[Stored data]
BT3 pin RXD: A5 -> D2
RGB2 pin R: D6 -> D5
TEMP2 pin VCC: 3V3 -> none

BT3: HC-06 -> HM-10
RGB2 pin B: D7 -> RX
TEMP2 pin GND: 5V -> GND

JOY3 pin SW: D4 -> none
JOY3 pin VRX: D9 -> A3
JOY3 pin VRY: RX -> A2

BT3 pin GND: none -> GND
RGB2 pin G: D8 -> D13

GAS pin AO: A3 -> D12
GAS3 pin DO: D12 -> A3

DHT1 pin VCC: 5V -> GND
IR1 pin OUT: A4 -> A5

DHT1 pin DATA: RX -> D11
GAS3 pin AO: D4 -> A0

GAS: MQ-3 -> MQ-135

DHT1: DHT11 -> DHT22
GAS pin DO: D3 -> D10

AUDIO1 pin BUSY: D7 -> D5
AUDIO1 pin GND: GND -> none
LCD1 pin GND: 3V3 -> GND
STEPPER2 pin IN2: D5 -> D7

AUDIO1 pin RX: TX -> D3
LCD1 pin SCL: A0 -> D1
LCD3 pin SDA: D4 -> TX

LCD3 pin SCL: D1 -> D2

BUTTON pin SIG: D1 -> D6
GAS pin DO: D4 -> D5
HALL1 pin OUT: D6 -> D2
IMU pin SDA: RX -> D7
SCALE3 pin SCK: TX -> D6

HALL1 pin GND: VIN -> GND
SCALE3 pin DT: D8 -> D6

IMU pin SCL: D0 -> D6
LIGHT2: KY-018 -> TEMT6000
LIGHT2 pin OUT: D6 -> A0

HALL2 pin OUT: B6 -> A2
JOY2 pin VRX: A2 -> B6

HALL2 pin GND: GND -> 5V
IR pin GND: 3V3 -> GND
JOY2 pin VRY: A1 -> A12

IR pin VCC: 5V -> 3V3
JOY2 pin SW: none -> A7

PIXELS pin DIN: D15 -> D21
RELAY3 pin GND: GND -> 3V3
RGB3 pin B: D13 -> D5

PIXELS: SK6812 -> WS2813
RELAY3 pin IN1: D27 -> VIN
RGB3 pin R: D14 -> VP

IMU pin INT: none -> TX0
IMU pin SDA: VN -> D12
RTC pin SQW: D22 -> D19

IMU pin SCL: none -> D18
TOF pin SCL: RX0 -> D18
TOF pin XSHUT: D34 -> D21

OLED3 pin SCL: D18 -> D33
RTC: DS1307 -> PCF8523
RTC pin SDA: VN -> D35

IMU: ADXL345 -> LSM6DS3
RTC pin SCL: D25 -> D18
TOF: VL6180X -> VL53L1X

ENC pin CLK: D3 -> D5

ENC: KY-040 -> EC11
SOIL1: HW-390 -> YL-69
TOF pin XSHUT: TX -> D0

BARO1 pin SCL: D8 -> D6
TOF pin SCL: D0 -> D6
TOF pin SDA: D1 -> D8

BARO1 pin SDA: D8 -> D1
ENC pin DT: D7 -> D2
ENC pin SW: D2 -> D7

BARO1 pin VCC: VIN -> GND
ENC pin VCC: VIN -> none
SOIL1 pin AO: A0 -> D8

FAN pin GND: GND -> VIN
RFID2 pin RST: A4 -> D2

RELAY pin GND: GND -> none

▸ What the task requires:
Say how many of the lines above include the string "XSHUT", and give no other words.

▸ Answer to this exercise:
2